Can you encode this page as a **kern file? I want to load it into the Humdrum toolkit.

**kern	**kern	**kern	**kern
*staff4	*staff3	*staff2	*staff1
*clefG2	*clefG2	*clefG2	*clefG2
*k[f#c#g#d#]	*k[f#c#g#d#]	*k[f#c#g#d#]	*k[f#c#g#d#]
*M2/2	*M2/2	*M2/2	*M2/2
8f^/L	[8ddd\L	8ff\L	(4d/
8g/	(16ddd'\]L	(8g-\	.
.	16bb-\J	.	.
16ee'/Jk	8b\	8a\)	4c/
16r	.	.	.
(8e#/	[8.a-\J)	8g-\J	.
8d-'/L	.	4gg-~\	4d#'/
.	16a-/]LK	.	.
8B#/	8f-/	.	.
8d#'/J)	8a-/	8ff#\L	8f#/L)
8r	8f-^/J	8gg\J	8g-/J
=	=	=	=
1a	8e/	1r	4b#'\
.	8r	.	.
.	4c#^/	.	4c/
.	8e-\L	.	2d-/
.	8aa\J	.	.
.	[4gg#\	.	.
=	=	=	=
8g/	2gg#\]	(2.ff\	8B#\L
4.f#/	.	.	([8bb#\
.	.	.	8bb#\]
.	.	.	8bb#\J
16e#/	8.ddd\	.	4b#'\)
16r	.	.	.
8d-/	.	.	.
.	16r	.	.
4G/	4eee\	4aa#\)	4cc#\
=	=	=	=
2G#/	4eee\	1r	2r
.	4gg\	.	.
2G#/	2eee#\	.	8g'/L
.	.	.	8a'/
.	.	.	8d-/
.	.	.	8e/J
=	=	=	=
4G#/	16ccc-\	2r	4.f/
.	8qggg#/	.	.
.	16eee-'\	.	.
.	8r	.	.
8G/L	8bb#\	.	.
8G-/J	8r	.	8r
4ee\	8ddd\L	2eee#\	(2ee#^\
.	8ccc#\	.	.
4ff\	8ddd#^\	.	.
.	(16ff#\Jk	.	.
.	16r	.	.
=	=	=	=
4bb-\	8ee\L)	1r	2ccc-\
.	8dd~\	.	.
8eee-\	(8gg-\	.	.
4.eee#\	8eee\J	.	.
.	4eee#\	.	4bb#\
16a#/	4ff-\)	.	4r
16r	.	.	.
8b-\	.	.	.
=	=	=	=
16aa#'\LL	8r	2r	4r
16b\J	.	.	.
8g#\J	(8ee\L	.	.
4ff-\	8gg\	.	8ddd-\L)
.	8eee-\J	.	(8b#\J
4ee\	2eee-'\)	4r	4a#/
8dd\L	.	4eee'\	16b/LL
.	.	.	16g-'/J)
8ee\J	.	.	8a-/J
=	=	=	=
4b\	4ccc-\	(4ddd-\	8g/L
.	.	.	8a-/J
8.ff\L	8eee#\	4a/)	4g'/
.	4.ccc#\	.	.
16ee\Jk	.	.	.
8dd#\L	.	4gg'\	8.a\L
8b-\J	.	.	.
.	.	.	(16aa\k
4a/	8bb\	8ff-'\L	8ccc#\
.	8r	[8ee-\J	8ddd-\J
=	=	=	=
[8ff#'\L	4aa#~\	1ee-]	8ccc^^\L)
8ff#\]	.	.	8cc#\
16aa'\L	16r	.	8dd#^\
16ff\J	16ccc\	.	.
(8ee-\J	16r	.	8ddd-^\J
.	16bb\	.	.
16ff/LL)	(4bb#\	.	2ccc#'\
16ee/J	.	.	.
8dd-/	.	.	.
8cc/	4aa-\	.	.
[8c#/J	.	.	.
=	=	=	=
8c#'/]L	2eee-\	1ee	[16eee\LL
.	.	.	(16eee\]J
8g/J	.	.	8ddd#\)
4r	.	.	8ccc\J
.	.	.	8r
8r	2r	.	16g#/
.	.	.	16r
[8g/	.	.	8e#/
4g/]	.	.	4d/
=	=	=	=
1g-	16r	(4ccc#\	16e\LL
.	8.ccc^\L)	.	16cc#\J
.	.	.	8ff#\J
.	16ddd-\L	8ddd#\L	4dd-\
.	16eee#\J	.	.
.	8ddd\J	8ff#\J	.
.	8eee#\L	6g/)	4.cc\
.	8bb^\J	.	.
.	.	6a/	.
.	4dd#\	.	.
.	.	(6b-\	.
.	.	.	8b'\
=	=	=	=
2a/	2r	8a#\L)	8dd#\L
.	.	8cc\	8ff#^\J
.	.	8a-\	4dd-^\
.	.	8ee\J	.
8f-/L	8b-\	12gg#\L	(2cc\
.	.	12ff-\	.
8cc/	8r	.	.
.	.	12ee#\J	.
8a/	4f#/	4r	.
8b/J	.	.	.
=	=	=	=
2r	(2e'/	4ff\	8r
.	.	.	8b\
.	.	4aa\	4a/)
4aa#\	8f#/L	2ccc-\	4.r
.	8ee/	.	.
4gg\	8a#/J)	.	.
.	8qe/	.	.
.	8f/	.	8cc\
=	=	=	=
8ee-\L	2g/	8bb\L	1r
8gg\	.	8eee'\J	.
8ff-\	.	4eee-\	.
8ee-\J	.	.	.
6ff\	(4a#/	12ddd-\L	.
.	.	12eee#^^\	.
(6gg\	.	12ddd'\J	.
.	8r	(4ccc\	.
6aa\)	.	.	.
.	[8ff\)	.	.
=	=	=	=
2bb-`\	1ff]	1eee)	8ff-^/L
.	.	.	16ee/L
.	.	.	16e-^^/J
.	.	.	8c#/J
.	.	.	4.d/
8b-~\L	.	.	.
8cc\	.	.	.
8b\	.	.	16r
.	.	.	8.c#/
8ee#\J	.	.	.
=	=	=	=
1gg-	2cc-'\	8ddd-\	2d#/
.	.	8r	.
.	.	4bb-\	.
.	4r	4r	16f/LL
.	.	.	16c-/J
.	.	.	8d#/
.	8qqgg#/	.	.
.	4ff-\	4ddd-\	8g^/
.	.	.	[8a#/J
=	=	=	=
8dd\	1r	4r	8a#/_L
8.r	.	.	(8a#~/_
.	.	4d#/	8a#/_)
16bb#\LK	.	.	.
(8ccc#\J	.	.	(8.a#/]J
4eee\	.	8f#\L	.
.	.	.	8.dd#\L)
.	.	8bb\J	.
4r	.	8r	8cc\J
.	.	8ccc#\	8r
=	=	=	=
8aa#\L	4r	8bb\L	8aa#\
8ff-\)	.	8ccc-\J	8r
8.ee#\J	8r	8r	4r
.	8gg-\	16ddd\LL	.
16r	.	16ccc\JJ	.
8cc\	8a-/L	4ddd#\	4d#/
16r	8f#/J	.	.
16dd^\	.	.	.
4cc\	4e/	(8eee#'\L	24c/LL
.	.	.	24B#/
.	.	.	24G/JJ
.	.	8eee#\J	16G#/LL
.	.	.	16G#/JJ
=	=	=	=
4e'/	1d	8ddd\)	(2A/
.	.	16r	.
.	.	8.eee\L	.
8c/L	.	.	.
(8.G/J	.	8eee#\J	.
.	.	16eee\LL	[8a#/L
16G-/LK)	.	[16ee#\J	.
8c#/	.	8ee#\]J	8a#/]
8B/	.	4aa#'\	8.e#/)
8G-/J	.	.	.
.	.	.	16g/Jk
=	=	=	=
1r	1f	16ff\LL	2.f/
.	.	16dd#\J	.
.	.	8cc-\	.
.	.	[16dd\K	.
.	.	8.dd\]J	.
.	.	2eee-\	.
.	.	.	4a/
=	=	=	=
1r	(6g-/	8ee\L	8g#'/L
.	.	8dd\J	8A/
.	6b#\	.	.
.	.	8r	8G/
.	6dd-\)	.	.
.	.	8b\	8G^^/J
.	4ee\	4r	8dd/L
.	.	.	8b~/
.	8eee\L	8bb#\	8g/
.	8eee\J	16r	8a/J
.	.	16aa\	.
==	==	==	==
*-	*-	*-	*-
^^^^^^^^
* _STATED GOAL_
Find every line in the material above that contains the string "kern", and copy each of those lines.

* _THE RESULT_
Can you encode this page as a **kern file? I want to load it into the Humdrum toolkit.
**kern	**kern	**kern	**kern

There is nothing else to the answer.